**Job item:** Scan the data for "none" and copy the lines it appears in.

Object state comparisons
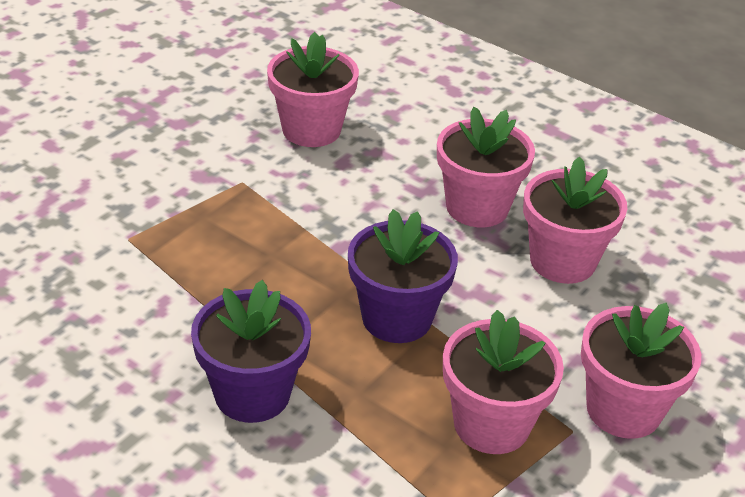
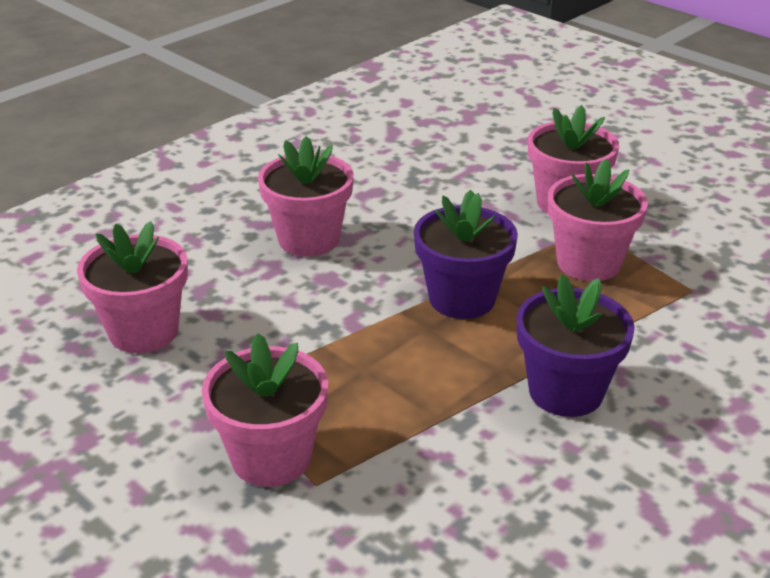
camera: 80 degrees left, 5 degrees down
(562, 261) = (392, 205): pink flower pot -> pink flower pot (271, 457)

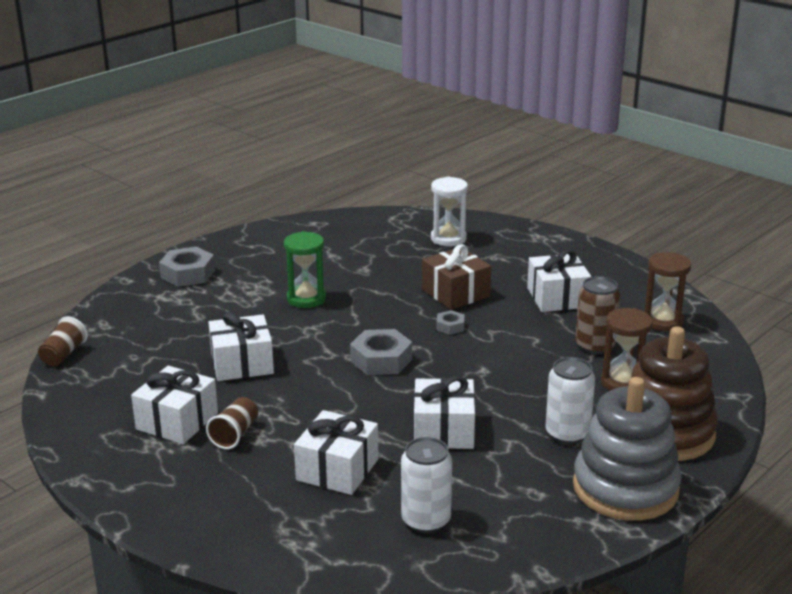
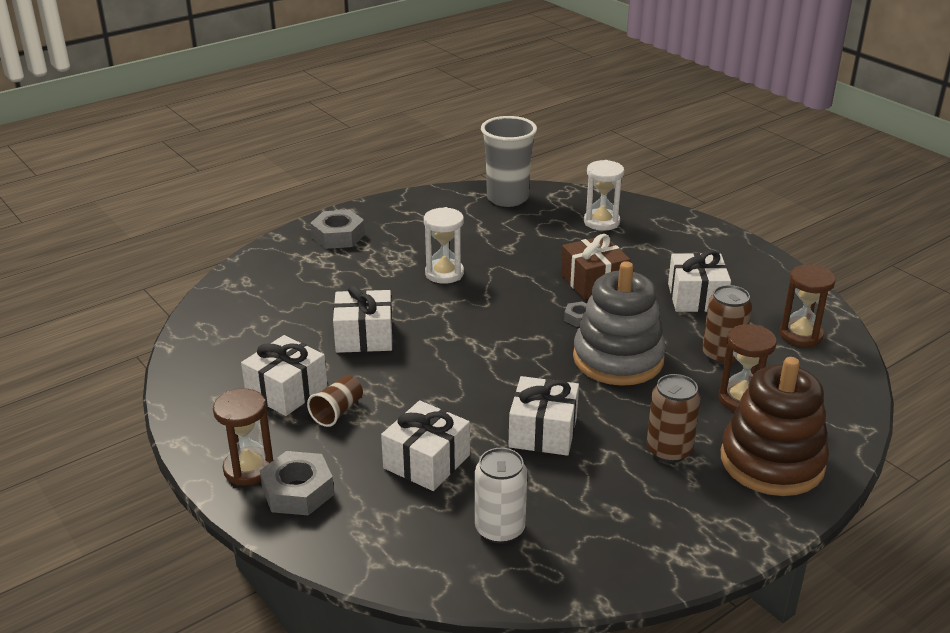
camera: 10 degrees right, 5 degrees up
(63, 354) = (200, 309): brown cup -> none
(159, 496) = (249, 469): none -> brown hourglass
(306, 299) = (444, 273): green hourglass -> white hourglass
(350, 225) = (507, 198): none -> grey cup
(381, 360) = (500, 347): grey nut -> grey nut (298, 491)
(567, 434) = (669, 450): white can -> brown can
(625, 488) = (714, 519): grey stacking toy -> grey stacking toy (618, 359)

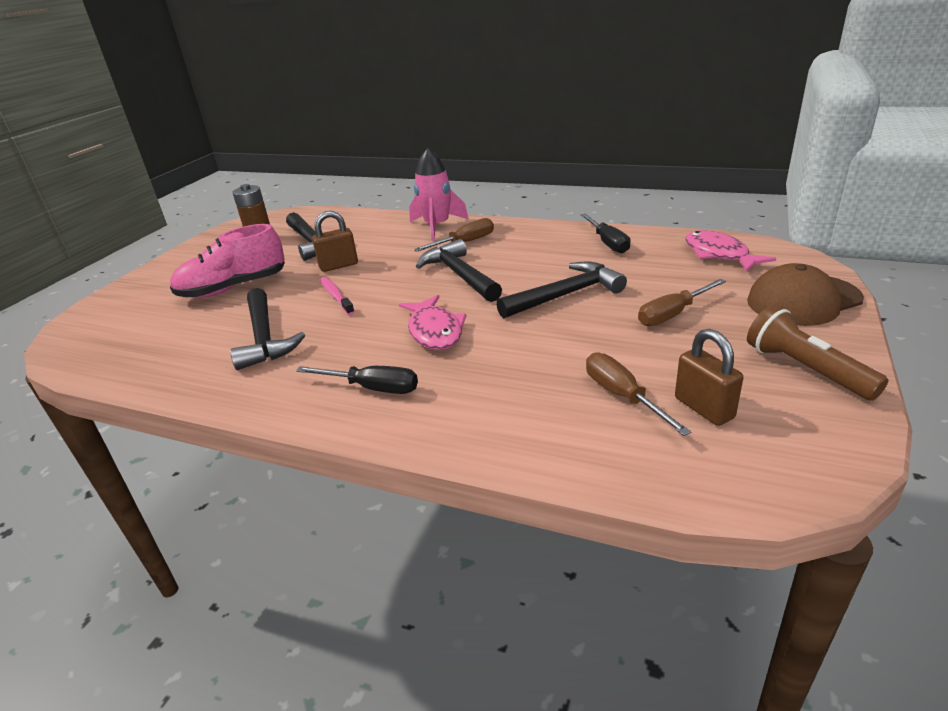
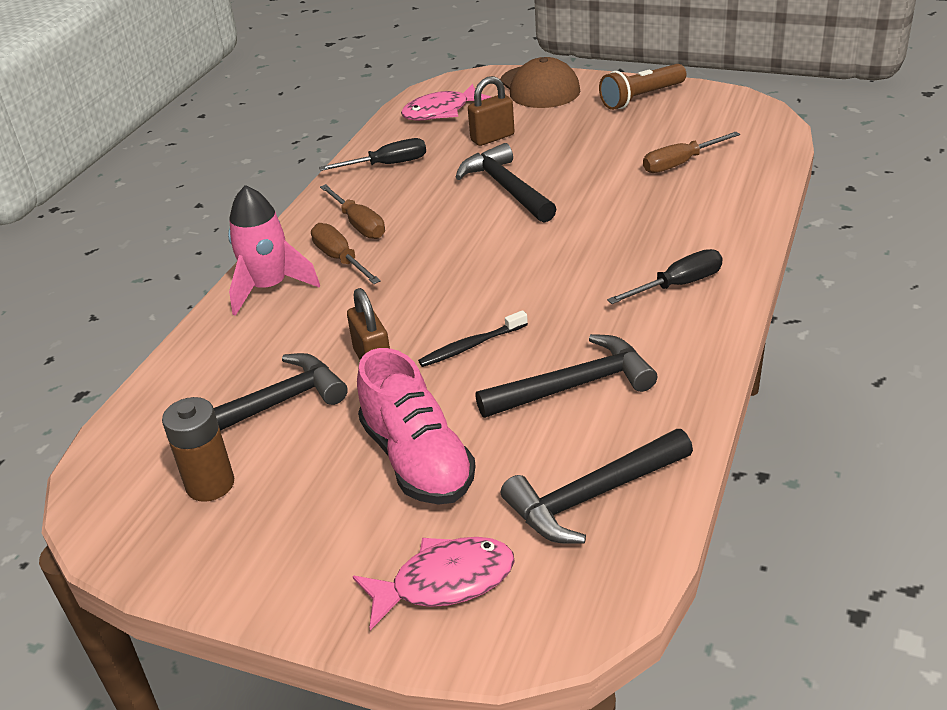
camera: 90 degrees left, 5 degrees up
(336, 296) = (471, 346): pink toothbrush -> black toothbrush
(372, 388) = (678, 285): black screwdriver -> black screwdriver turned 45 degrees clockwise
(434, 331) = (571, 260): pink fish -> pink fish (444, 582)
(459, 275) = (438, 255): black hammer -> black hammer (592, 496)
(672, 314) = (554, 138): brown screwdriver -> brown screwdriver (359, 224)
(703, 408) = (692, 135): brown padlock -> brown padlock (492, 138)

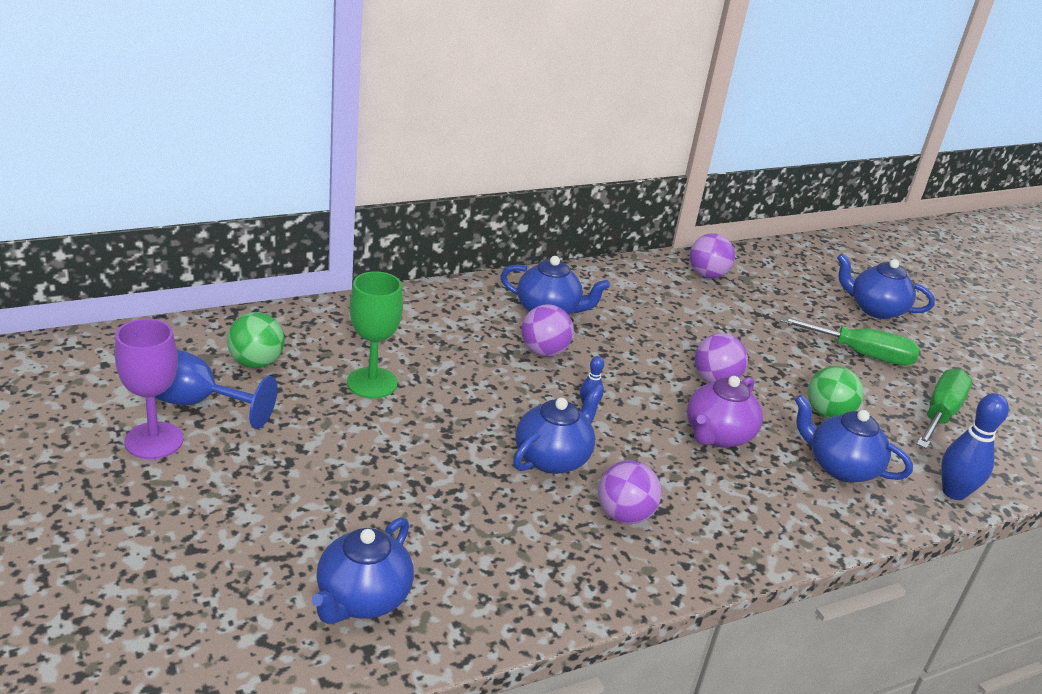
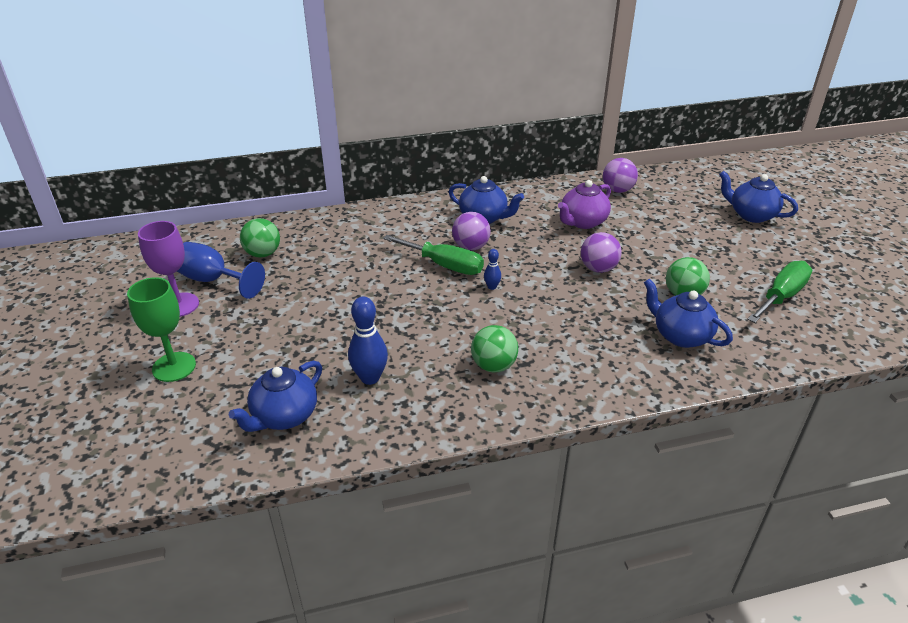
camera: 15 degrees right, 5 degrees up
(372, 383) = (338, 268): green goblet -> green goblet (174, 367)
(553, 457) = (453, 323): blue teapot -> none
(624, 515) = (493, 366): purple ball -> green ball
(717, 435) = (586, 309): purple teapot -> purple teapot (582, 222)
(861, 354) = (727, 250): green screwdriver -> green screwdriver (444, 265)
(953, 492) = (772, 358): blue bowling pin -> blue bowling pin (370, 378)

**Reply:**
(63, 354) = (200, 309): brown cup -> none
(159, 496) = (249, 469): none -> brown hourglass
(350, 225) = (507, 198): none -> grey cup
(553, 457) = (453, 323): blue teapot -> none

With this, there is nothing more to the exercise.